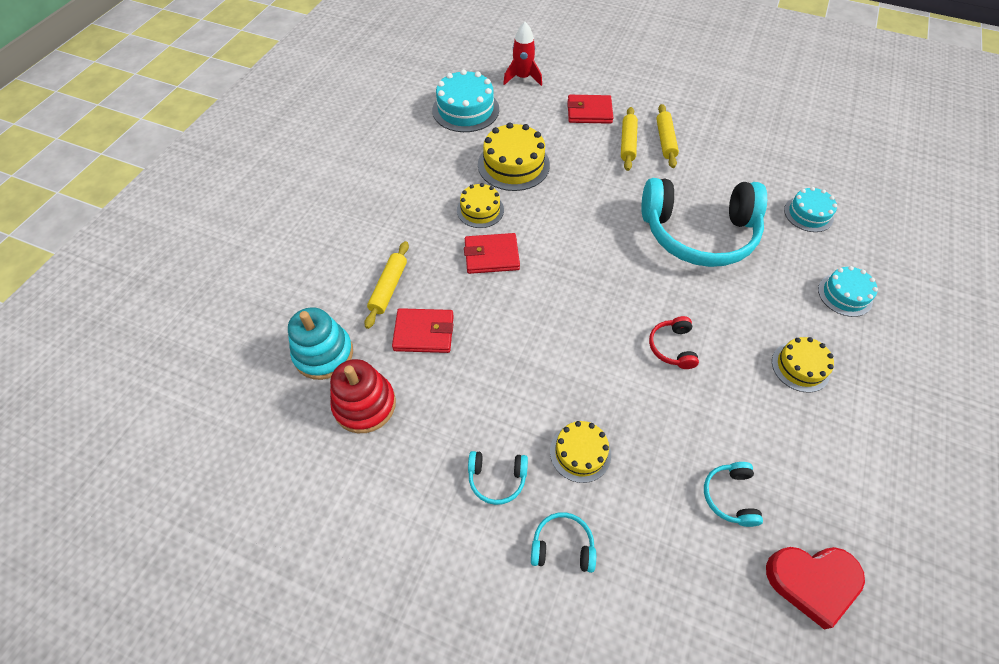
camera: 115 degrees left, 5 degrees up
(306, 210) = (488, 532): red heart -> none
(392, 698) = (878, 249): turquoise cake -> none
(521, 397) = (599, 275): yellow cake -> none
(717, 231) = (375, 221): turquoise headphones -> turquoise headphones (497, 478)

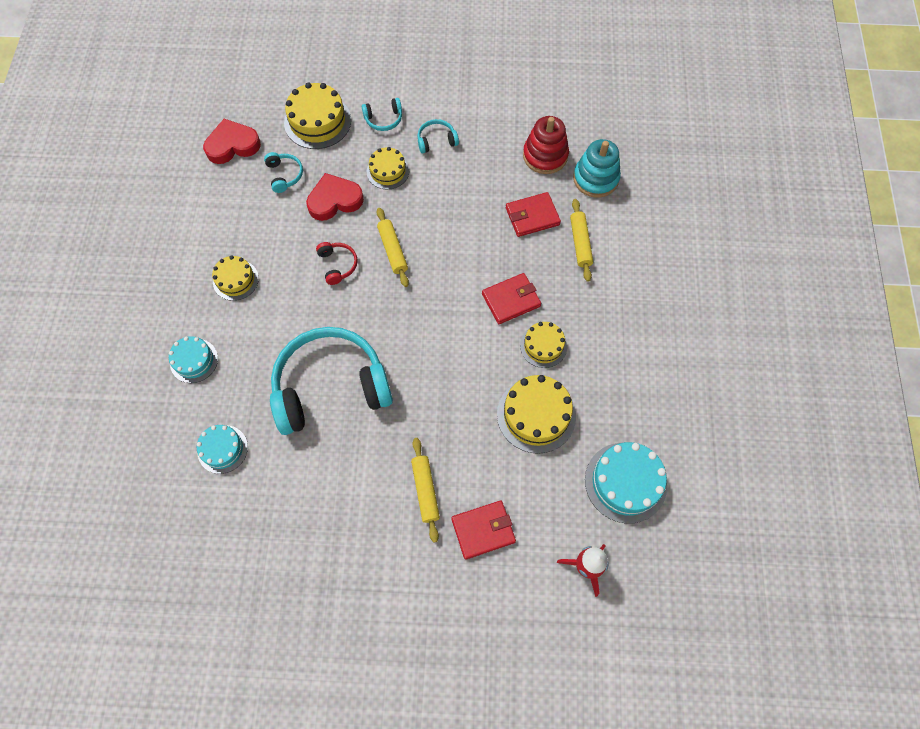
camera: 160 degrees right, 10 degrees up
(662, 432) = (334, 200): none -> red heart
(665, 141) = (384, 510): yellow rolling pin -> yellow rolling pin (393, 250)
(668, 580) = (317, 121): none -> yellow cake

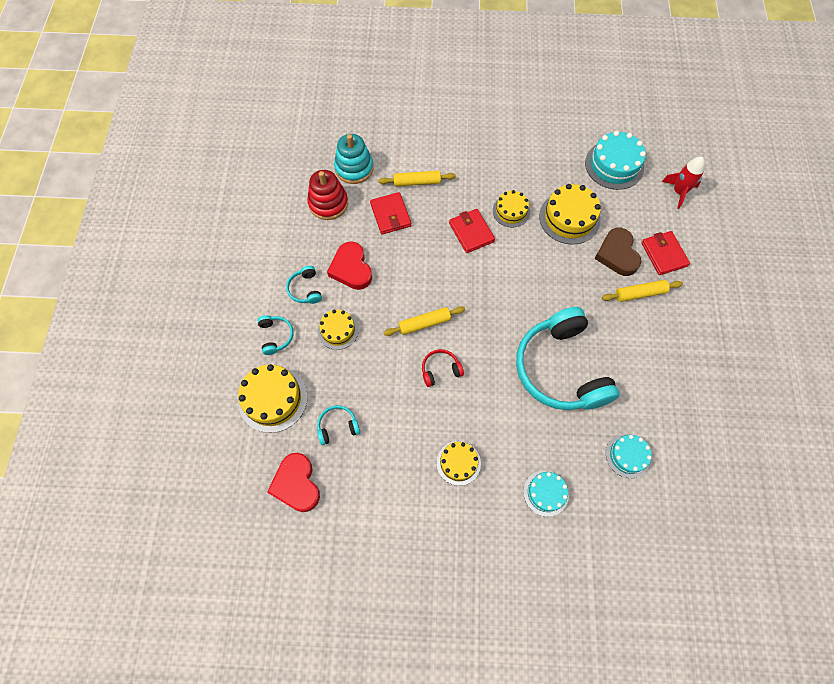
camera: 90 degrees left, 0 degrees up
(334, 200) = (369, 376): red heart -> red heart (351, 269)
(482, 469) = (617, 254): none -> brown heart

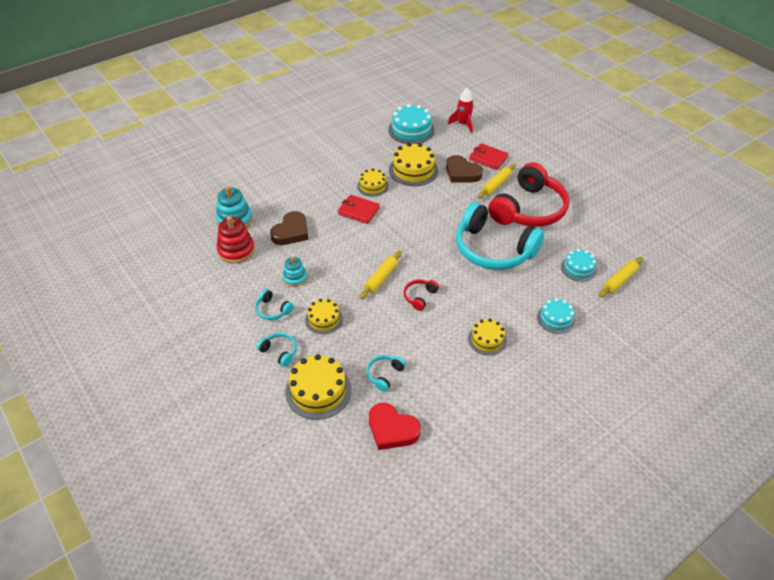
camera: 40 degrees left, 20 degrees down
(351, 269) = (295, 278): red heart -> turquoise stacking toy
(390, 215) = (291, 232): red wallet -> brown heart
(417, 182) = (290, 204): yellow rolling pin -> yellow rolling pin (619, 280)
(645, 347) = (528, 209): none -> red headphones

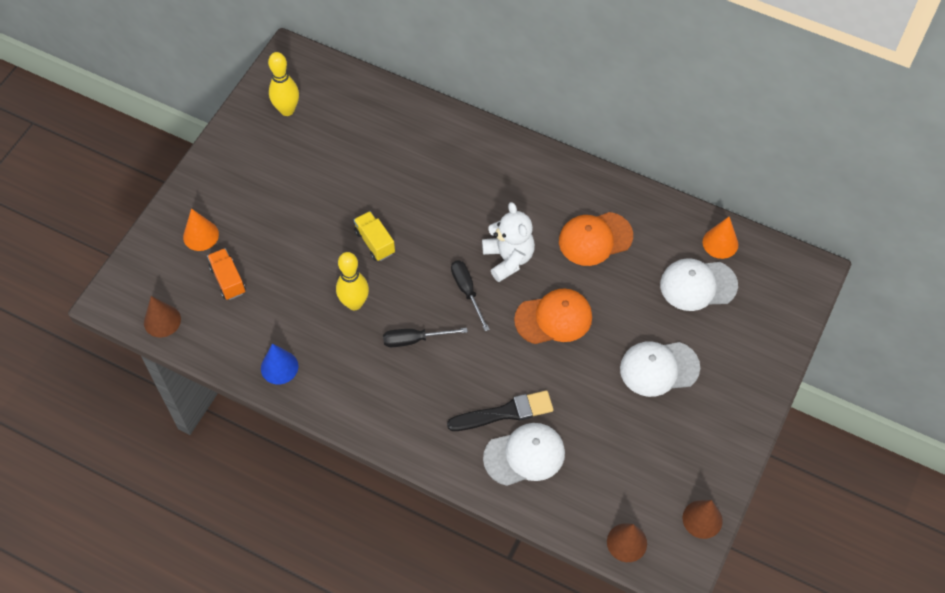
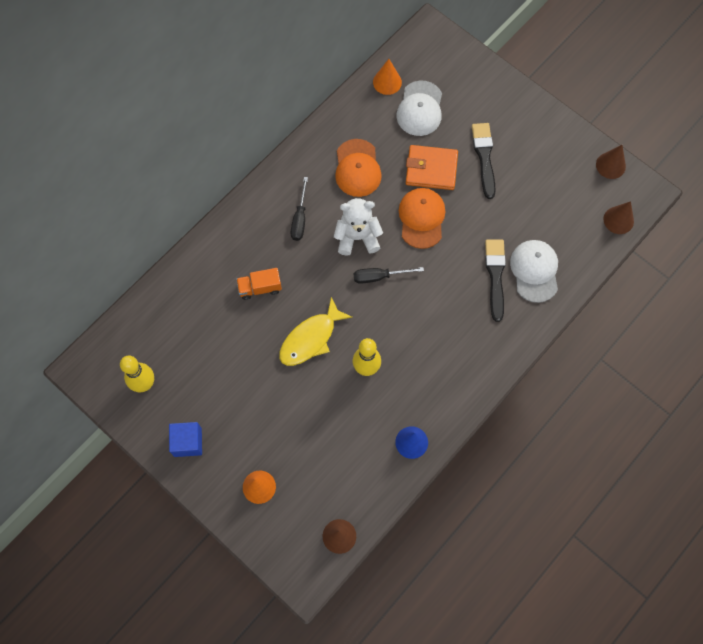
camera: 75 degrees left, 10 degrees up
(228, 280) = (313, 470): orange truck -> orange truck (260, 288)
(234, 162) = (188, 442): none -> blue cube
(375, 242) = (311, 338): yellow truck -> yellow fish
(414, 340) = (413, 328): black screwdriver -> black screwdriver (300, 219)
(621, 314) = (431, 169): none -> orange wallet
(659, 368) = (484, 157): white cap -> black brush

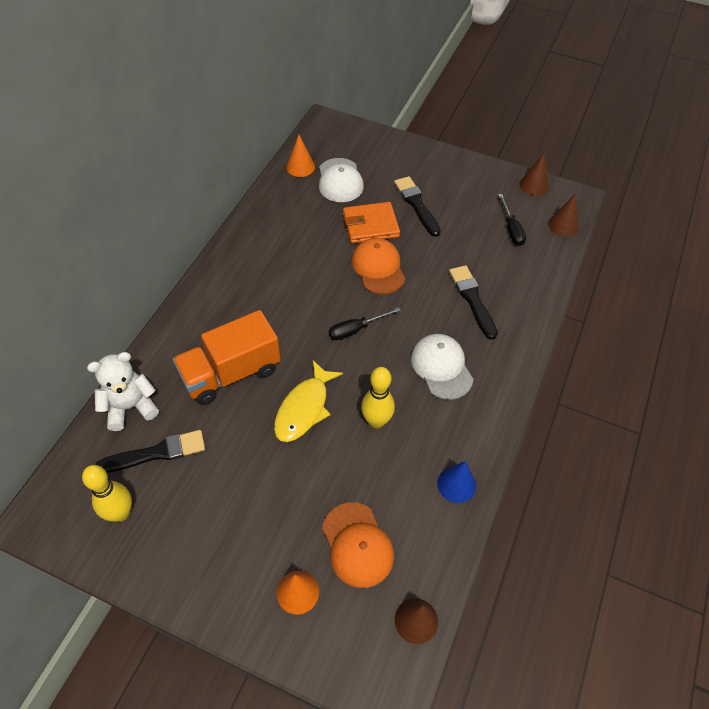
camera: 20 degrees left, 15 degrees down
(183, 342) = (157, 453): none -> black brush
(188, 442) = (192, 566): blue cube -> none
(260, 288) = (231, 373): orange truck -> orange truck, size x1.97
(300, 219) = (253, 298): black screwdriver -> black screwdriver (511, 229)
(357, 168) = (297, 241): orange cap -> orange cap (357, 545)
(357, 237) = (320, 300): white teddy bear -> white teddy bear (130, 407)
(534, 271) = (508, 285): white cap -> white cap (441, 367)

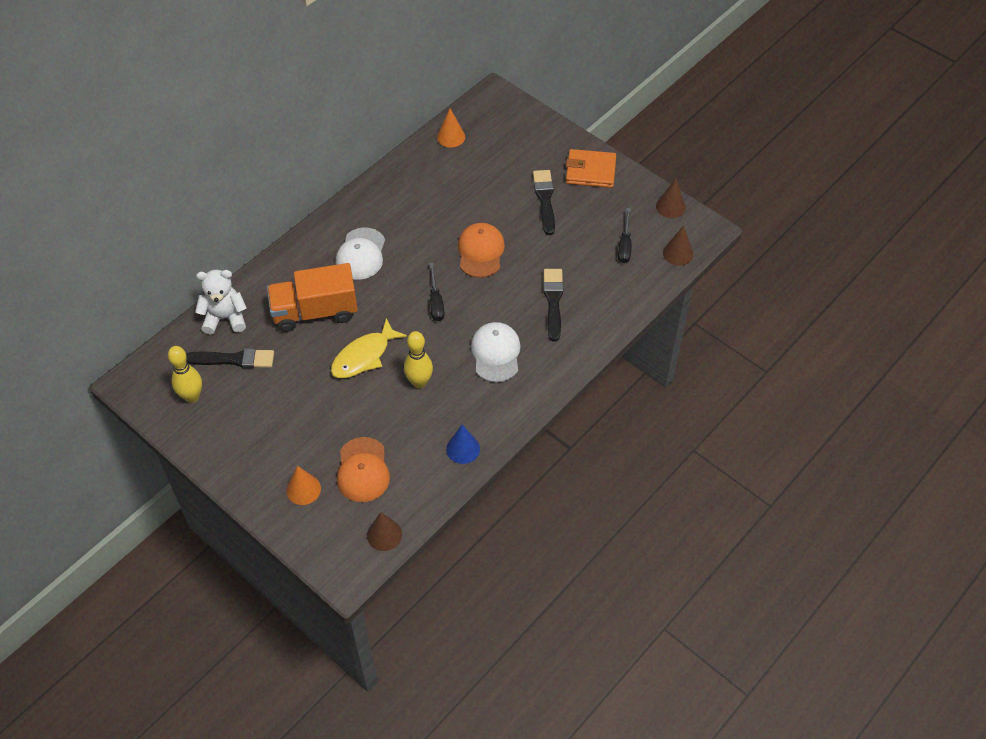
camera: 20 degrees right, 0 degrees up
(340, 180) = (482, 159): white cap -> white cap (361, 254)
(356, 329) = (436, 302): black screwdriver -> black screwdriver turned 90 degrees counterclockwise
(370, 225) = (491, 210): orange wallet -> orange wallet (590, 171)

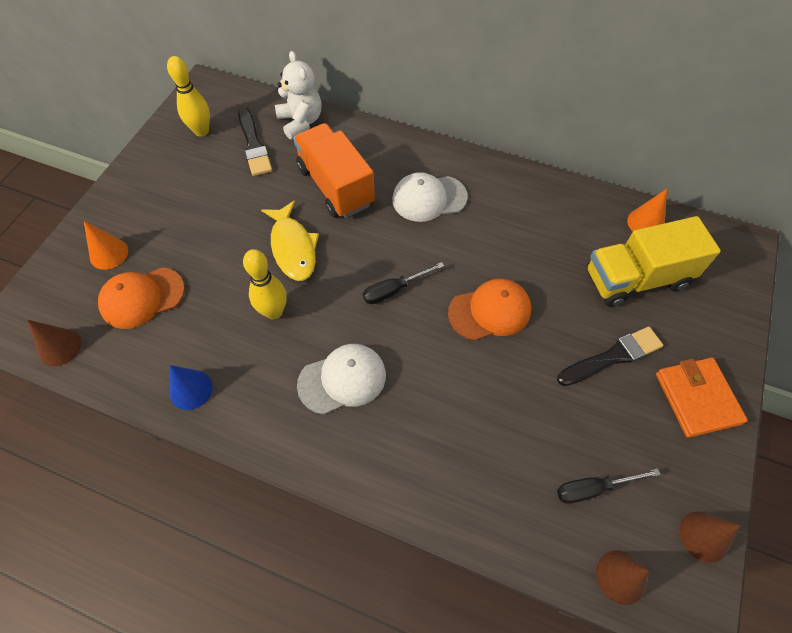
camera: 70 degrees right, 5 degrees up
(364, 356) = (293, 247): yellow fish -> yellow fish turned 135 degrees counterclockwise
(493, 162) = (636, 279): none -> yellow truck
(553, 301) = (451, 422): black brush -> none

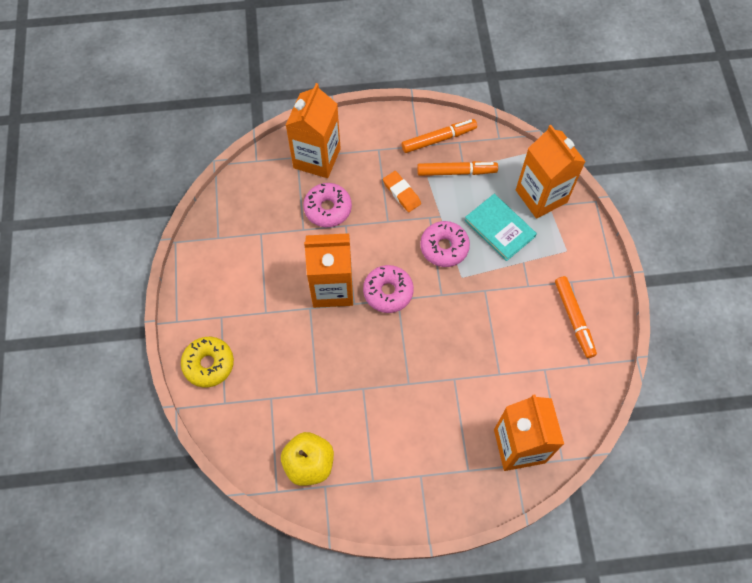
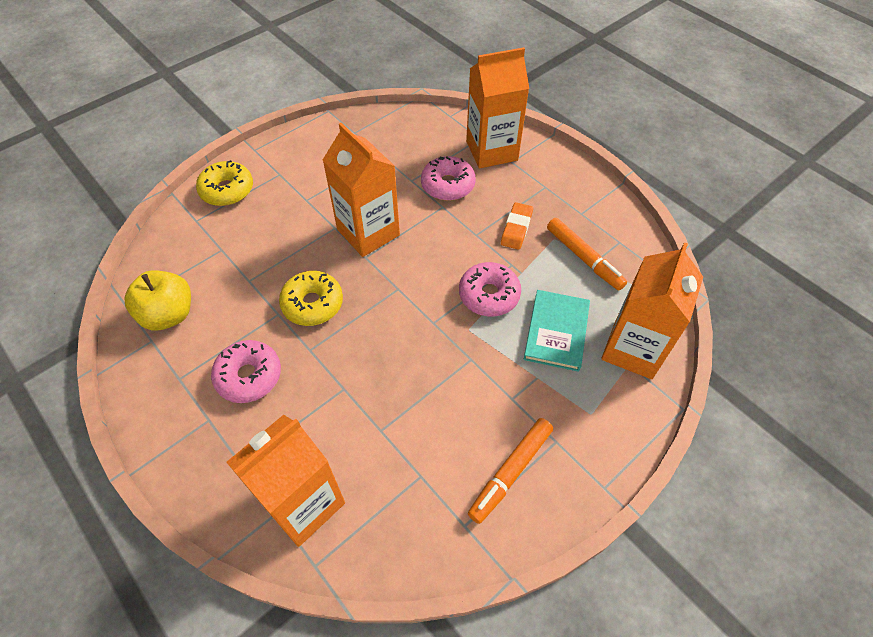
camera: 55 degrees right, 10 degrees down
(371, 361) = (312, 304): none -> yellow donut
(388, 292) = (399, 276): pink donut -> pink donut (249, 376)
(439, 139) = (605, 224): orange marker -> none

## What is expected
The answer should hold every line of the listing, copied exactly, with no pictures.

## Your response
camera: 115 degrees left, 5 degrees up
(306, 210) = (488, 532): red heart -> none
(392, 698) = (878, 249): turquoise cake -> none
(521, 397) = (599, 275): yellow cake -> none
(717, 231) = (375, 221): turquoise headphones -> turquoise headphones (497, 478)

camera: 160 degrees right, 10 degrees up
(662, 432) = (334, 200): none -> red heart
(665, 141) = (384, 510): yellow rolling pin -> yellow rolling pin (393, 250)
(668, 580) = (317, 121): none -> yellow cake

camera: 90 degrees left, 0 degrees up
(334, 200) = (369, 376): red heart -> red heart (351, 269)
(482, 469) = (617, 254): none -> brown heart

camera: 40 degrees left, 20 degrees down
(351, 269) = (295, 278): red heart -> turquoise stacking toy
(390, 215) = (291, 232): red wallet -> brown heart
(417, 182) = (290, 204): yellow rolling pin -> yellow rolling pin (619, 280)
(645, 347) = (528, 209): none -> red headphones

camera: 75 degrees left, 10 degrees up
(228, 280) = (313, 470): orange truck -> orange truck (260, 288)
(234, 162) = (188, 442): none -> blue cube
(375, 242) = (311, 338): yellow truck -> yellow fish
(414, 340) = (413, 328): black screwdriver -> black screwdriver (300, 219)
(621, 314) = (431, 169): none -> orange wallet
(659, 368) = (484, 157): white cap -> black brush

camera: 20 degrees left, 15 degrees down
(183, 342) = (157, 453): none -> black brush
(188, 442) = (192, 566): blue cube -> none
(260, 288) = (231, 373): orange truck -> orange truck, size x1.97
(300, 219) = (253, 298): black screwdriver -> black screwdriver (511, 229)
(357, 168) = (297, 241): orange cap -> orange cap (357, 545)
(357, 237) = (320, 300): white teddy bear -> white teddy bear (130, 407)
(534, 271) = (508, 285): white cap -> white cap (441, 367)

camera: 20 degrees right, 0 degrees up
(340, 180) = (482, 159): white cap -> white cap (361, 254)
(356, 329) = (436, 302): black screwdriver -> black screwdriver turned 90 degrees counterclockwise
(370, 225) = (491, 210): orange wallet -> orange wallet (590, 171)

camera: 70 degrees right, 5 degrees up
(364, 356) = (293, 247): yellow fish -> yellow fish turned 135 degrees counterclockwise
(493, 162) = (636, 279): none -> yellow truck
(553, 301) = (451, 422): black brush -> none

camera: 55 degrees right, 10 degrees down
(371, 361) = (312, 304): none -> yellow donut
(388, 292) = (399, 276): pink donut -> pink donut (249, 376)
(439, 139) = (605, 224): orange marker -> none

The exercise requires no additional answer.